§ WORK INSTRUCTIONS
With the pictures removed, please write out every line below exactly as given.

§ INFORMATION PROVIDED
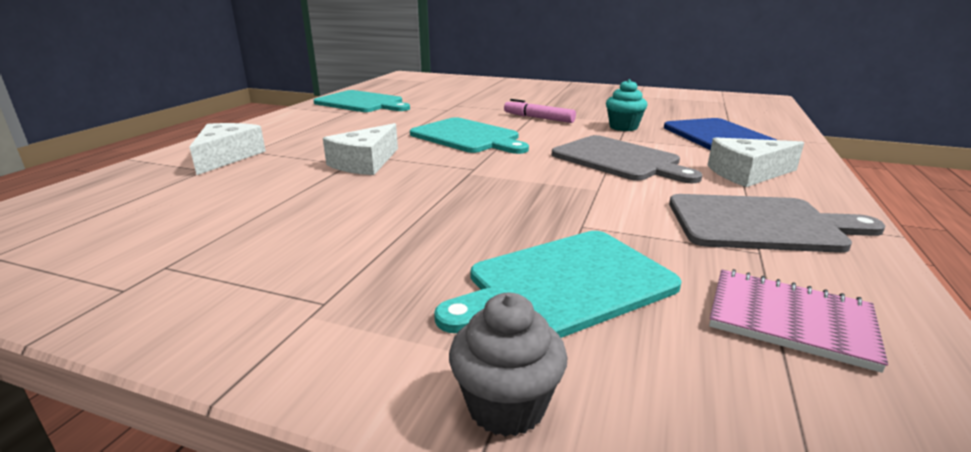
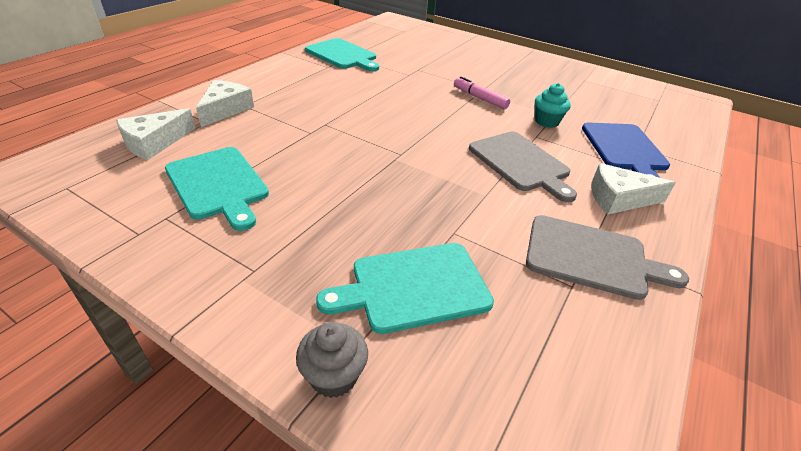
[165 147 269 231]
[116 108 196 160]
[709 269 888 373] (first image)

§ FINAL ANSWER
[165 147 269 231]
[116 108 196 160]
[709 269 888 373] (first image)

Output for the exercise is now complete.